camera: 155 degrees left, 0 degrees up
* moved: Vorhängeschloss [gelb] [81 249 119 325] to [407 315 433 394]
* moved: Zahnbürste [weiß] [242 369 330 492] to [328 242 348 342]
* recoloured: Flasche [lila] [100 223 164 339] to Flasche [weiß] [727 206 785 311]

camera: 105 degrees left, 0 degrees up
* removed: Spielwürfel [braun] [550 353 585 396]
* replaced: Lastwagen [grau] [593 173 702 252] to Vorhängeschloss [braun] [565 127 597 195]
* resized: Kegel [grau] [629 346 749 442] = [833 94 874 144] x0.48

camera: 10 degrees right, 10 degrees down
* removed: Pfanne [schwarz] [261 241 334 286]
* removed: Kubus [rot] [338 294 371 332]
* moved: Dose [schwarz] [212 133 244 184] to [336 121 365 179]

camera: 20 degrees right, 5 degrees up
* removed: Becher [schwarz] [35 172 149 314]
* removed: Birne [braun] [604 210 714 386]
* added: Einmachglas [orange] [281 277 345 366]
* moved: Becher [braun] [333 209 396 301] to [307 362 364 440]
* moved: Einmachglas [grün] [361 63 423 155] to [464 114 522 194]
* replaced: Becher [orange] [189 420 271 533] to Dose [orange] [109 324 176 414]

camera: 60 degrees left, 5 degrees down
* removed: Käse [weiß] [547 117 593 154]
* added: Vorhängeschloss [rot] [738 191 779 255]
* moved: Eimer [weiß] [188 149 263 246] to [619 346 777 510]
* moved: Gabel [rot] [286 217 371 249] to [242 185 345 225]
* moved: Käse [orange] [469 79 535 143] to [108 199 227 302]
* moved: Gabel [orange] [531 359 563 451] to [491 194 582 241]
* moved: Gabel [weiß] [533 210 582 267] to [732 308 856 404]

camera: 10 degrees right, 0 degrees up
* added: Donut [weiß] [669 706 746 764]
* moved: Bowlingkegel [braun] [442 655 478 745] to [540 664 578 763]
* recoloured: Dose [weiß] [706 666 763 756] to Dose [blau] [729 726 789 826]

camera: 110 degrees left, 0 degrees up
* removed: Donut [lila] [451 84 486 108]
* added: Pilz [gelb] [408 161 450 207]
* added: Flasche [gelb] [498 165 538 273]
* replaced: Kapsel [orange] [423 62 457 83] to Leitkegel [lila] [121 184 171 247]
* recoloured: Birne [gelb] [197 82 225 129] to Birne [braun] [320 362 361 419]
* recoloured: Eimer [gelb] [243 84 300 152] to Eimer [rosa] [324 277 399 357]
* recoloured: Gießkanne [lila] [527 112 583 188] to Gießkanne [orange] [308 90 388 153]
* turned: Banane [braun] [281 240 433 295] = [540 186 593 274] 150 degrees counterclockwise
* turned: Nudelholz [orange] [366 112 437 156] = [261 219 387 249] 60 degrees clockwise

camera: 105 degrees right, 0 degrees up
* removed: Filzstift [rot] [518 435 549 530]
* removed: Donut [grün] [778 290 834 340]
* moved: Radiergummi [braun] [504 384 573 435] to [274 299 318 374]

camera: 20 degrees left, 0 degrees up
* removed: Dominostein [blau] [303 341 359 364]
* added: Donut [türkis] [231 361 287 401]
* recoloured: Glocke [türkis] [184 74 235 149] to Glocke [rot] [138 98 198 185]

________________________________________

_Task brief_
Everything starting at the line containing "362 364 440]" and ending at the line containing "341 359 364]" in the records above should be repeated exactly, and only that.

_Answer to the exercise_
* moved: Becher [braun] [333 209 396 301] to [307 362 364 440]
* moved: Einmachglas [grün] [361 63 423 155] to [464 114 522 194]
* replaced: Becher [orange] [189 420 271 533] to Dose [orange] [109 324 176 414]

camera: 60 degrees left, 5 degrees down
* removed: Käse [weiß] [547 117 593 154]
* added: Vorhängeschloss [rot] [738 191 779 255]
* moved: Eimer [weiß] [188 149 263 246] to [619 346 777 510]
* moved: Gabel [rot] [286 217 371 249] to [242 185 345 225]
* moved: Käse [orange] [469 79 535 143] to [108 199 227 302]
* moved: Gabel [orange] [531 359 563 451] to [491 194 582 241]
* moved: Gabel [weiß] [533 210 582 267] to [732 308 856 404]

camera: 10 degrees right, 0 degrees up
* added: Donut [weiß] [669 706 746 764]
* moved: Bowlingkegel [braun] [442 655 478 745] to [540 664 578 763]
* recoloured: Dose [weiß] [706 666 763 756] to Dose [blau] [729 726 789 826]

camera: 110 degrees left, 0 degrees up
* removed: Donut [lila] [451 84 486 108]
* added: Pilz [gelb] [408 161 450 207]
* added: Flasche [gelb] [498 165 538 273]
* replaced: Kapsel [orange] [423 62 457 83] to Leitkegel [lila] [121 184 171 247]
* recoloured: Birne [gelb] [197 82 225 129] to Birne [braun] [320 362 361 419]
* recoloured: Eimer [gelb] [243 84 300 152] to Eimer [rosa] [324 277 399 357]
* recoloured: Gießkanne [lila] [527 112 583 188] to Gießkanne [orange] [308 90 388 153]
* turned: Banane [braun] [281 240 433 295] = [540 186 593 274] 150 degrees counterclockwise
* turned: Nudelholz [orange] [366 112 437 156] = [261 219 387 249] 60 degrees clockwise

camera: 105 degrees right, 0 degrees up
* removed: Filzstift [rot] [518 435 549 530]
* removed: Donut [grün] [778 290 834 340]
* moved: Radiergummi [braun] [504 384 573 435] to [274 299 318 374]

camera: 20 degrees left, 0 degrees up
* removed: Dominostein [blau] [303 341 359 364]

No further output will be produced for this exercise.